**Письменное задание:** Приведите все строки записей ниже, в которых встречается слово «autoBeamOff».

**Выдержки из записей:**
"""

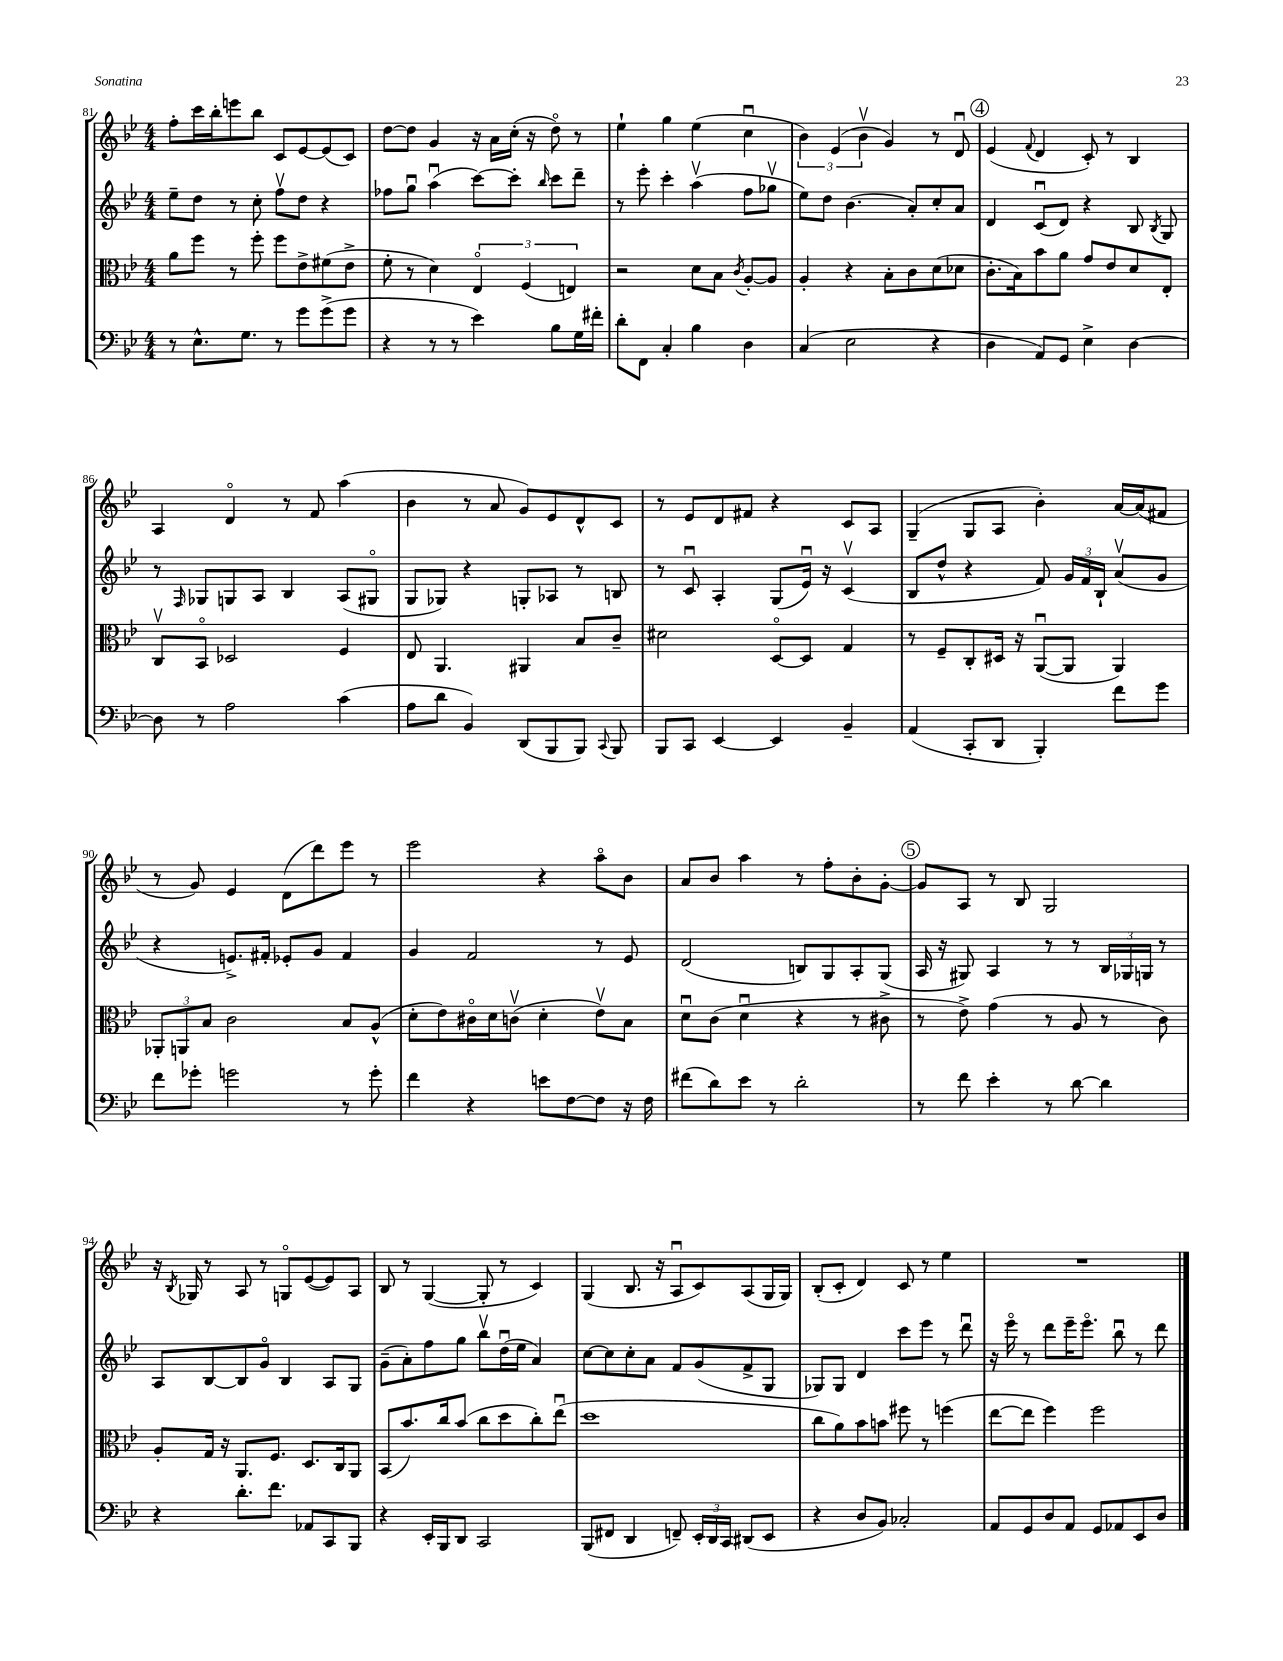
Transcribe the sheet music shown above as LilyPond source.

<<
\new StaffGroup <<
\new Staff = "s0" {
    \clef treble \key bes \major \numericTimeSignature \time 4/4
    \autoBeamOff f''8[-. c'''16 bes''16-. e'''8 bes''8] c'8[ ees'8~ ees'8( c'8]) |
    d''8[~ d''8] g'4 r16 a'16[ c''16]-.( r16 d''8\flageolet) r8 |
    ees''4-! g''4 ees''4( c''4\downbow |
    \tuplet 3/2 { bes'4) ees'4( bes'4\upbow } g'4) r8 d'8\downbow |
    \mark \markup { \circle "4" } ees'4( \appoggiatura { f'8 } d'4 c'8-.) r8 bes4 |
    a4 d'4\flageolet r8 f'8 a''4( |
    bes'4 r8 a'8 g'8[) ees'8 d'8-^ c'8] |
    r8 ees'8[ d'8 fis'8] r4 c'8[ a8] |
    g4--( g8[ a8] bes'4-.) a'16[~ a'16( fis'8] |
    r8 g'8) ees'4 d'8[( d'''8) ees'''8] r8 |
    ees'''2 r4 a''8[\flageolet bes'8] |
    a'8[ bes'8] a''4 r8 f''8[-. bes'8-. g'8]~-. |
    \mark \markup { \circle "5" } g'8[ a8] r8 bes8 g2 |
    r16 \acciaccatura { bes8 } ges16 r8 a8 r8 g8[\flageolet ees'8~( ees'8) a8] |
    bes8 r8 g4~( g8-. r8 c'4) |
    g4( bes8. r16 a8[\downbow c'8) a8( g16 g16]) |
    bes8[-.( c'8]-. d'4) c'8 r8 ees''4 |
    R1 \bar "|." |
}
\new Staff = "s1" {
    \clef treble \key bes \major \numericTimeSignature \time 4/4
    \autoBeamOff ees''8[-- d''8] r8 c''8-. f''8[\upbow d''8] r4 |
    fes''8[ g''8]\downbow a''4\downbow( c'''8[~) c'''8]-. \grace { bes''16 } c'''8[ d'''8]-- |
    r8 ees'''8-. c'''4-. a''4\upbow( f''8[ ges''8]\upbow |
    ees''8[) d''8] bes'4.( a'8[-.) c''8-. a'8] |
    \mark \markup { \circle "4" } d'4 c'8[\downbow( d'8]) r4 bes8 \acciaccatura { bes8 } g8 |
    r8 \grace { f16 } ges8[ g8 a8] bes4 a8[( gis8]\flageolet |
    g8[ ges8]) r4 g8[-. aes8] r8 b8 |
    r8 c'8\downbow a4-. g8[( ees'16]\downbow) r16 c'4\upbow( |
    bes8[ d''8]-^ r4 f'8) \tuplet 3/2 { g'16[ f'16 bes16]-! } a'8[\upbow( g'8] |
    r4 e'8.[->) fis'16]-. ees'8[-. g'8] fis'4 |
    g'4 f'2 r8 ees'8 |
    d'2( b8[) g8 a8-. g8]( |
    \mark \markup { \circle "5" } a16 r16 gis8) a4 r8 r8 \tuplet 3/2 { bes16[ ges16 g16] } r8 |
    a8[ bes8~ bes8 g'8]\flageolet bes4 a8[ g8] |
    g'8[--( a'8-.) f''8 g''8] bes''8[\upbow d''16\downbow( ees''16] a'4) |
    c''8[~ c''8 c''8-. a'8] f'8[ g'8( f'8-> g8] |
    ges8[) ges8] d'4 c'''8[ ees'''8] r8 d'''8\downbow |
    r16 ees'''16\flageolet r8 d'''8[ ees'''16-- ees'''8.]\flageolet bes''8\downbow r8 d'''8 \bar "|." |
}
\new Staff = "s2" {
    \clef alto \key bes \major \numericTimeSignature \time 4/4
    \autoBeamOff a'8[ f''8] r8 f''8-. f''8[ ees'8-> fis'8( ees'8]-> |
    f'8-. r8 d'4) \tuplet 3/2 { ees4\flageolet f4( e4) } |
    r2 d'8[ bes8] \acciaccatura { c'8 } a8[~-. a8] |
    a4-. r4 bes8[-. c'8 d'8( des'8] |
    \mark \markup { \circle "4" } c'8.[-. bes16) bes'8 a'8] g'8[ ees'8 d'8 ees8]-. |
    c8[\upbow bes,8]\flageolet des2 f4 |
    ees8 a,4. ais,4 bes8[ c'8]-- |
    dis'2 d8[~\flageolet d8] g4 |
    r8 f8[-- c8-. dis16] r16 a,8[~\downbow( a,8] a,4) |
    \tuplet 3/2 { aes,8[-. a,8 bes8] } c'2 bes8[ a8]-^( |
    d'8[-. ees'8) cis'16\flageolet d'16 c'8]\upbow( d'4-. ees'8[\upbow) bes8] |
    d'8[\downbow c'8]( d'4\downbow r4 r8 cis'8-> |
    \mark \markup { \circle "5" } r8 ees'8->) g'4( r8 a8 r8 c'8) |
    a8[-. g16] r16 a,8.[ f8.] d8.[ c16 a,8] |
    bes,8[( bes'8.) c''16 bes'8]( c''8[ d''8 c''8-.) ees''8]\downbow( |
    d''1 |
    c''8[ a'8) bes'8 b'8] fis''8 r8 f''4( |
    ees''8[~ ees''8] f''4) f''2 \bar "|." |
}
\new Staff = "s3" {
    \clef bass \key bes \major \numericTimeSignature \time 4/4
    \autoBeamOff r8 ees8.[-^ g8.] r8 g'8[ g'8->( g'8] |
    r4 r8 r8 ees'4) bes8[ g16 fis'16]-. |
    d'8[-. f,8] c4-. bes4 d4 |
    c4( ees2 r4 |
    \mark \markup { \circle "4" } d4 a,8[) g,8] ees4-> d4~ |
    d8 r8 a2 c'4( |
    a8[ d'8] bes,4) d,8[( bes,,8 bes,,8]) \appoggiatura { c,8 } bes,,8 |
    bes,,8[ c,8] ees,4~ ees,4 bes,4-- |
    a,4( c,8[-. d,8] bes,,4-.) f'8[ g'8] |
    f'8[ ges'8]-. g'2 r8 g'8-. |
    f'4 r4 e'8[ f8~ f8] r16 f16 |
    fis'8[( d'8) ees'8] r8 d'2-. |
    \mark \markup { \circle "5" } r8 f'8 ees'4-. r8 d'8~ d'4 |
    r4 d'8.[-. f'8.] aes,8[ c,8 bes,,8] |
    r4 ees,16[-. bes,,16 d,8] c,2 |
    bes,,8[( fis,8] d,4 f,8--) \tuplet 3/2 { ees,16[-. d,16 c,16] } dis,8[( ees,8] |
    r4 d8[ bes,8]) ces2-. |
    a,8[ g,8 d8 a,8] g,8[ aes,8 ees,8 d8] \bar "|." |
}
>>
>>
\layout { \context { \Score currentBarNumber = #81 } }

"""

**Ответ:**
    \autoBeamOff f''8[-. c'''16 bes''16-. e'''8 bes''8] c'8[ ees'8~ ees'8( c'8]) |
    \autoBeamOff ees''8[-- d''8] r8 c''8-. f''8[\upbow d''8] r4 |
    \autoBeamOff a'8[ f''8] r8 f''8-. f''8[ ees'8-> fis'8( ees'8]-> |
    \autoBeamOff r8 ees8.[-^ g8.] r8 g'8[ g'8->( g'8] |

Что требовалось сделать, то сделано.